# Directions
Would you output all the lines below precisely as they stand, leaving each picture out?

# Data extract
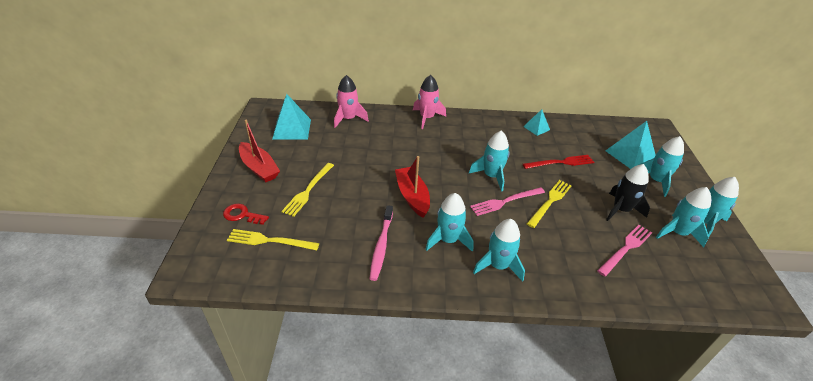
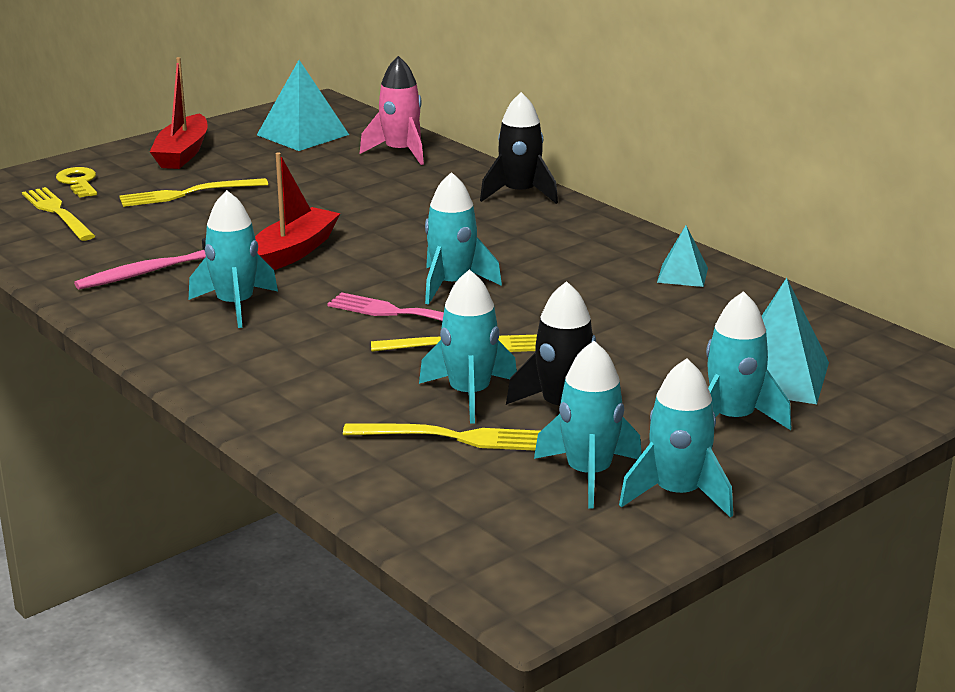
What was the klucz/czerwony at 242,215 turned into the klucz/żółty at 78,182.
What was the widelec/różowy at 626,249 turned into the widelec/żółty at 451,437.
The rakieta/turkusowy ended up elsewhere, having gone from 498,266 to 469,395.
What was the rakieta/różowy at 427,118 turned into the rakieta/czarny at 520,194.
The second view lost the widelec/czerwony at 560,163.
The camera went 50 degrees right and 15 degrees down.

# Exercise solution
What was the klucz/czerwony at 242,215 turned into the klucz/żółty at 78,182.
What was the widelec/różowy at 626,249 turned into the widelec/żółty at 451,437.
The rakieta/turkusowy ended up elsewhere, having gone from 498,266 to 469,395.
What was the rakieta/różowy at 427,118 turned into the rakieta/czarny at 520,194.
The second view lost the widelec/czerwony at 560,163.
The camera went 50 degrees right and 15 degrees down.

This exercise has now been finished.